### Records provided
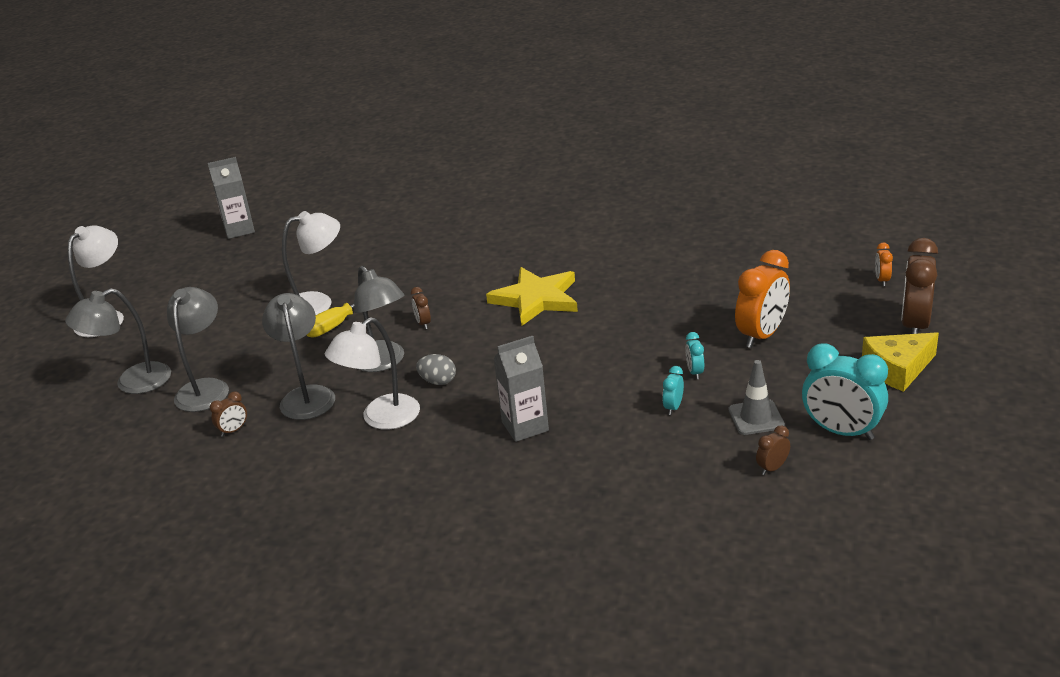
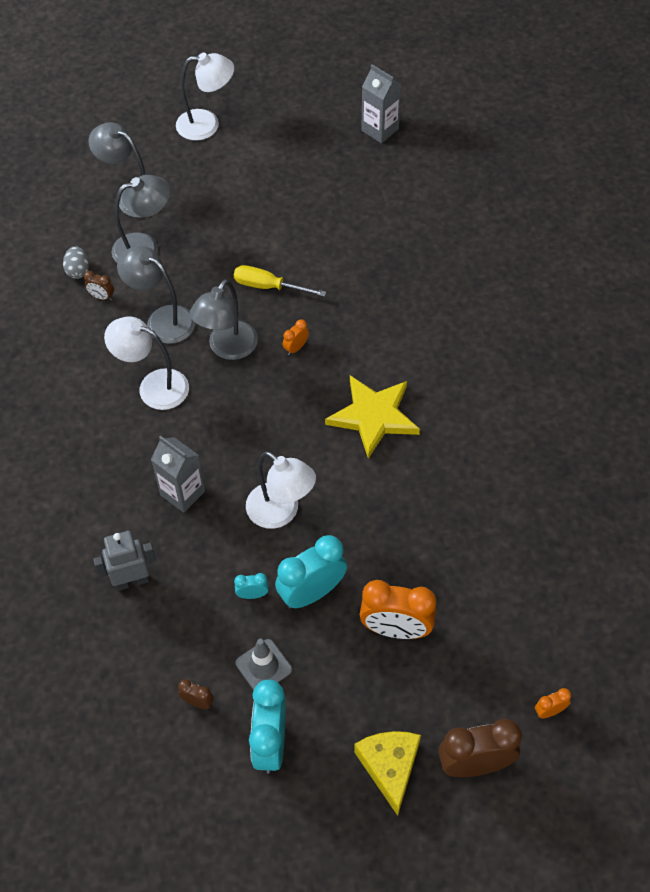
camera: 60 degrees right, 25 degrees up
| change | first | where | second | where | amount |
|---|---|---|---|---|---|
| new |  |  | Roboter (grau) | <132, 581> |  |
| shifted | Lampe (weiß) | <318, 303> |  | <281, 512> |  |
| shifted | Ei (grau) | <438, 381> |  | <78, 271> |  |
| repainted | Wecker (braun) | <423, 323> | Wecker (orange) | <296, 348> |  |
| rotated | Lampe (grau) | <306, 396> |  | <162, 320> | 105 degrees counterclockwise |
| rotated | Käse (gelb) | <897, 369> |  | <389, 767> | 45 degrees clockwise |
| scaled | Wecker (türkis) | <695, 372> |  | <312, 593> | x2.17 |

### Exercise
In the records above, retype exactly the lines from the one with "Roboter (grau) |" through the last one.

### Your solution
| new |  |  | Roboter (grau) | <132, 581> |  |
| shifted | Lampe (weiß) | <318, 303> |  | <281, 512> |  |
| shifted | Ei (grau) | <438, 381> |  | <78, 271> |  |
| repainted | Wecker (braun) | <423, 323> | Wecker (orange) | <296, 348> |  |
| rotated | Lampe (grau) | <306, 396> |  | <162, 320> | 105 degrees counterclockwise |
| rotated | Käse (gelb) | <897, 369> |  | <389, 767> | 45 degrees clockwise |
| scaled | Wecker (türkis) | <695, 372> |  | <312, 593> | x2.17 |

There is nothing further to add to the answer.